PROBLEM DESCRIPTION = Extract every line from the items below, reproducing each one without alteration, and omit the pictures from your answer.

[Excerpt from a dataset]
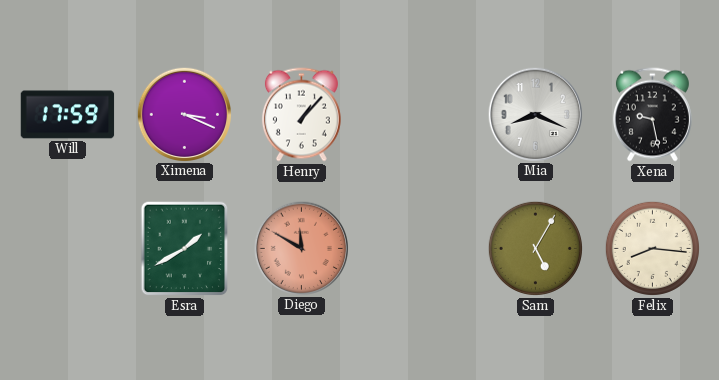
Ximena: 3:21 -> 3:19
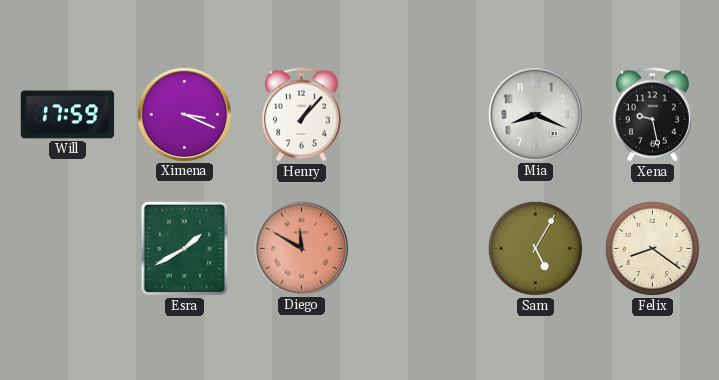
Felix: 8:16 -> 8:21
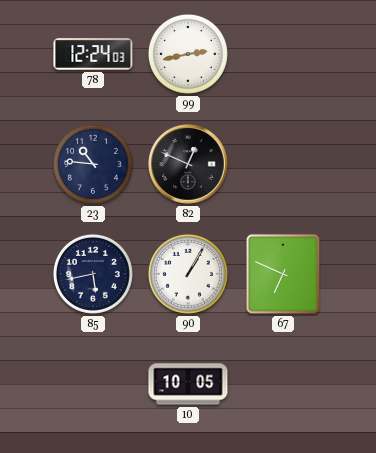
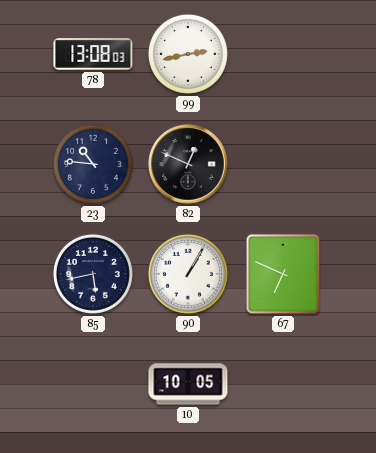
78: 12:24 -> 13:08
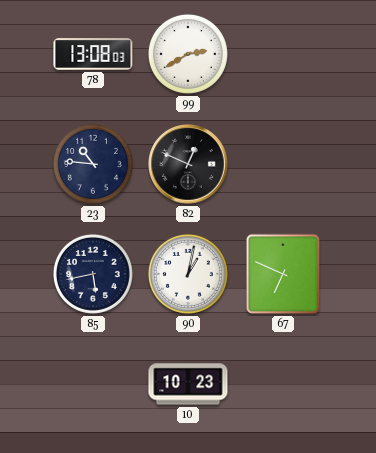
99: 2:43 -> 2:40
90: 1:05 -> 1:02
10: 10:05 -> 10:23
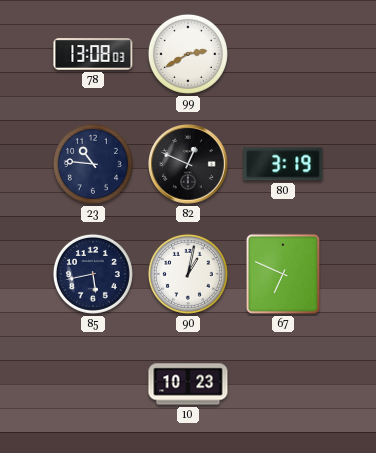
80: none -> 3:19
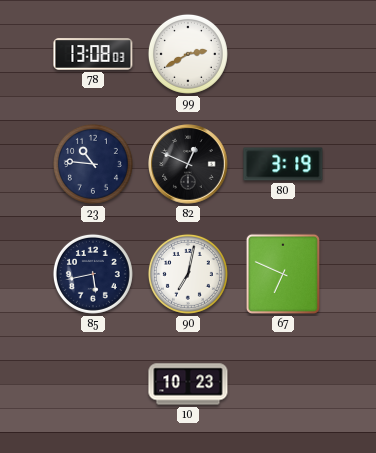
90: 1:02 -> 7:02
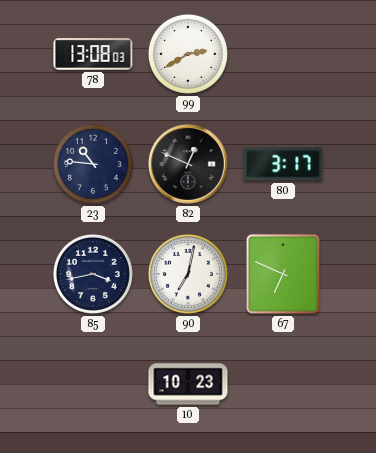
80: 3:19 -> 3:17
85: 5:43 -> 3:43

FULL OUTPUT =
Ximena: 3:21 -> 3:19
Felix: 8:16 -> 8:21
78: 12:24 -> 13:08
99: 2:43 -> 2:40
90: 1:05 -> 1:02
10: 10:05 -> 10:23
80: none -> 3:19
90: 1:02 -> 7:02
80: 3:19 -> 3:17
85: 5:43 -> 3:43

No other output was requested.